<<<<
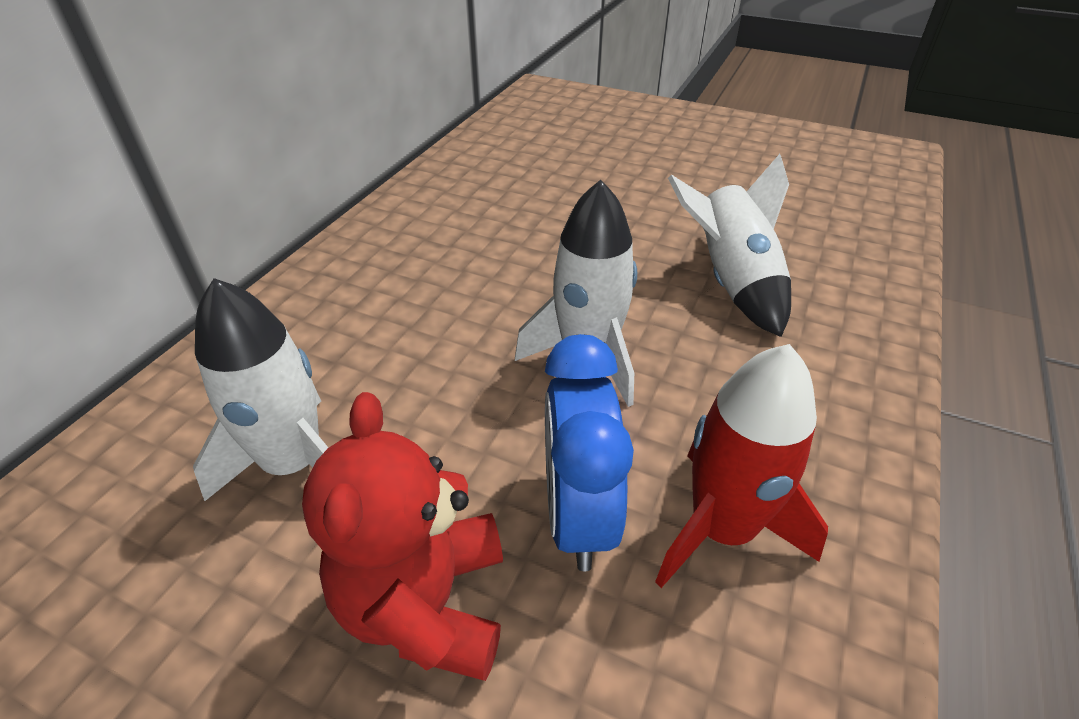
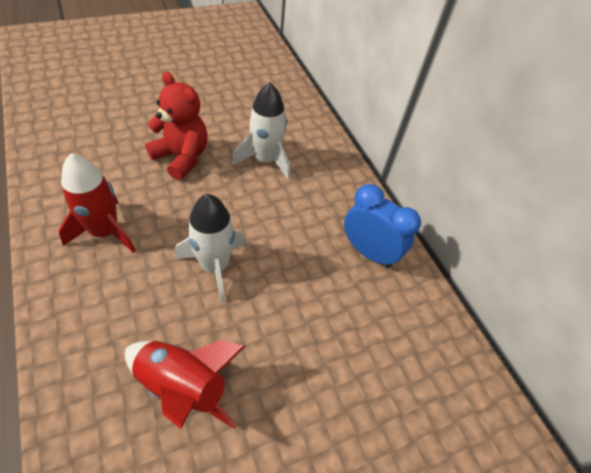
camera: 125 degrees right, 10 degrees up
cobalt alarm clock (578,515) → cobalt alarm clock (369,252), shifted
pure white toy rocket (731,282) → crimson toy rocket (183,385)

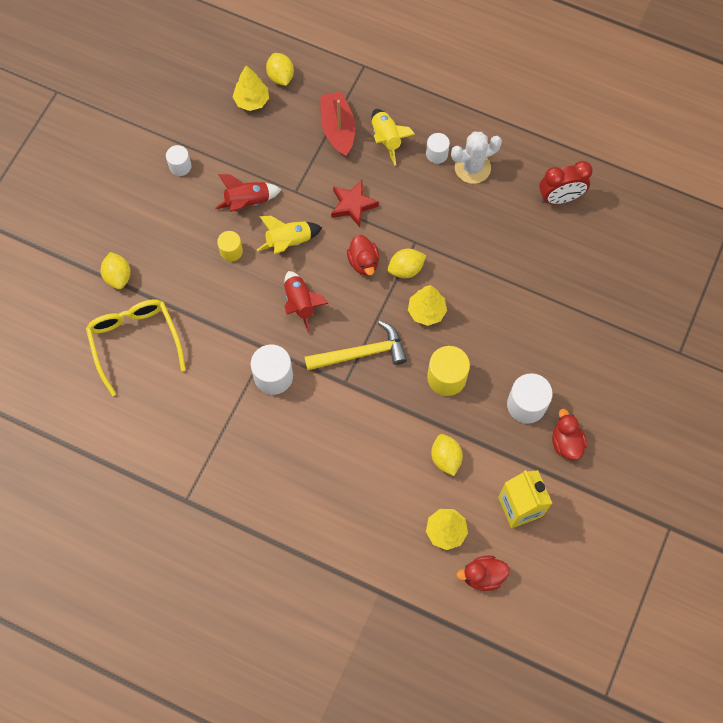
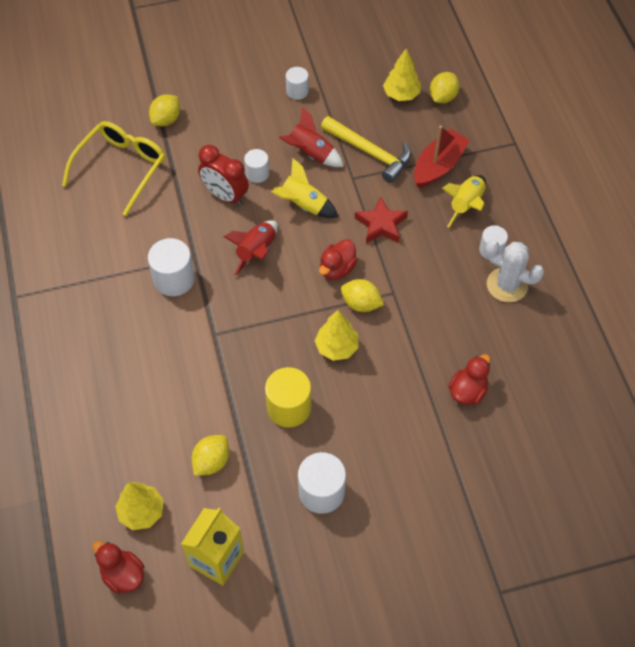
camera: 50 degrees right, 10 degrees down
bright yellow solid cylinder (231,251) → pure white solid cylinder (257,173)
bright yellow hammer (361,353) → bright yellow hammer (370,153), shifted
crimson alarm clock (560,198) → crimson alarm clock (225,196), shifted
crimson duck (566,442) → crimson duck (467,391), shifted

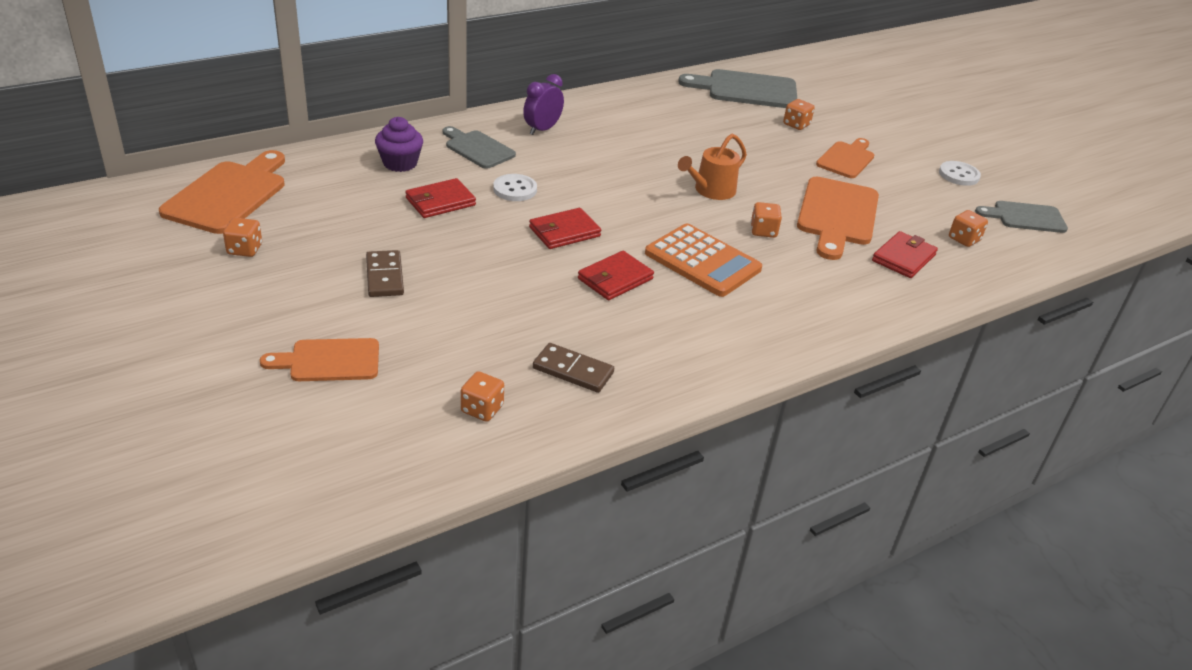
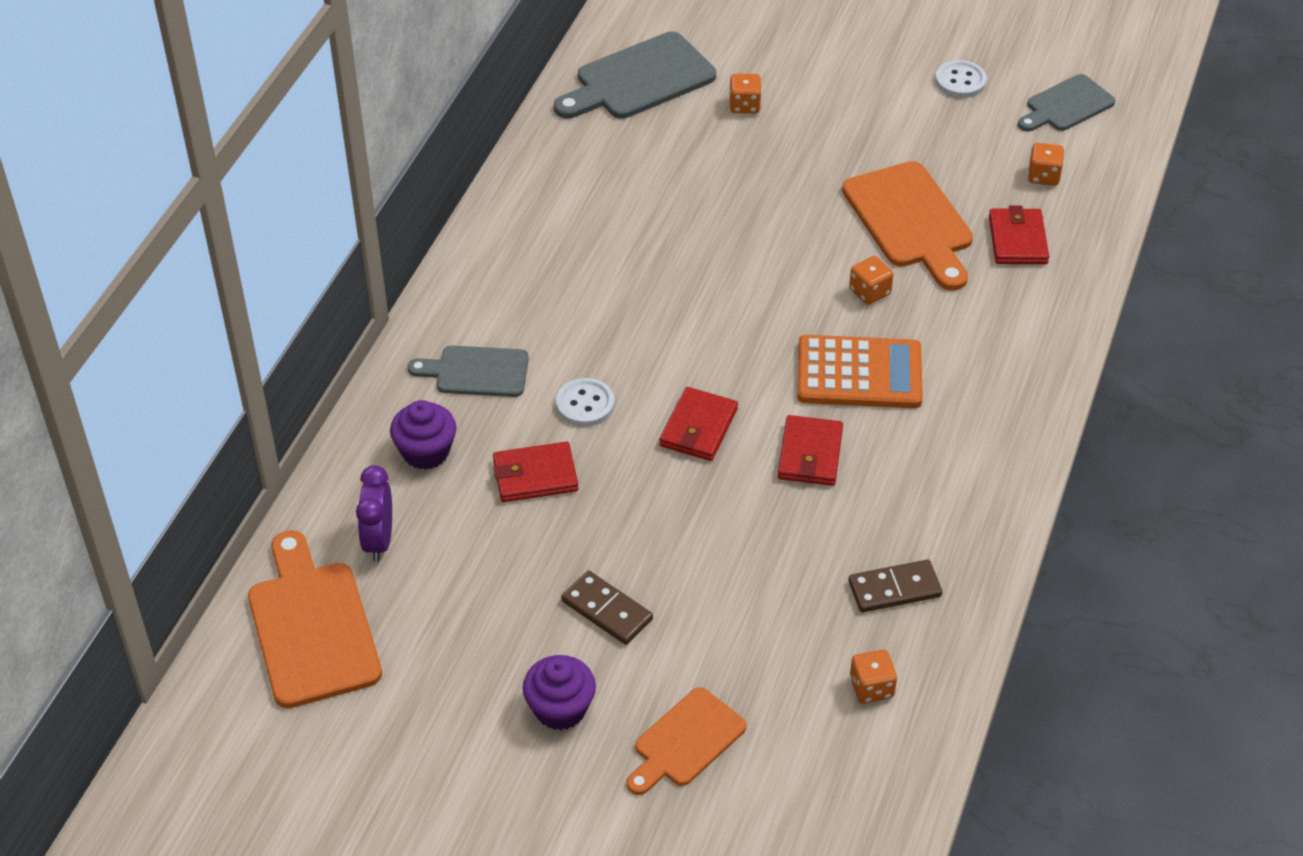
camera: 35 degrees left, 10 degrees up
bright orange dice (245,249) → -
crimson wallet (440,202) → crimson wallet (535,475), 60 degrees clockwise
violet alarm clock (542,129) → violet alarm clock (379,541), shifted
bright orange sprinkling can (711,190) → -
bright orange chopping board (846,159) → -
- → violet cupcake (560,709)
>>>>
- Work instruction -
Copy out exactly the material that runs from the line with "camera: 50 degrees right, 10 degrees down" to the line with "crimson wallet (440,202)", ends included, and leave the pictures behind.

- Answer for the task -
camera: 50 degrees right, 10 degrees down
bright yellow solid cylinder (231,251) → pure white solid cylinder (257,173)
bright yellow hammer (361,353) → bright yellow hammer (370,153), shifted
crimson alarm clock (560,198) → crimson alarm clock (225,196), shifted
crimson duck (566,442) → crimson duck (467,391), shifted

camera: 35 degrees left, 10 degrees up
bright orange dice (245,249) → -
crimson wallet (440,202) → crimson wallet (535,475), 60 degrees clockwise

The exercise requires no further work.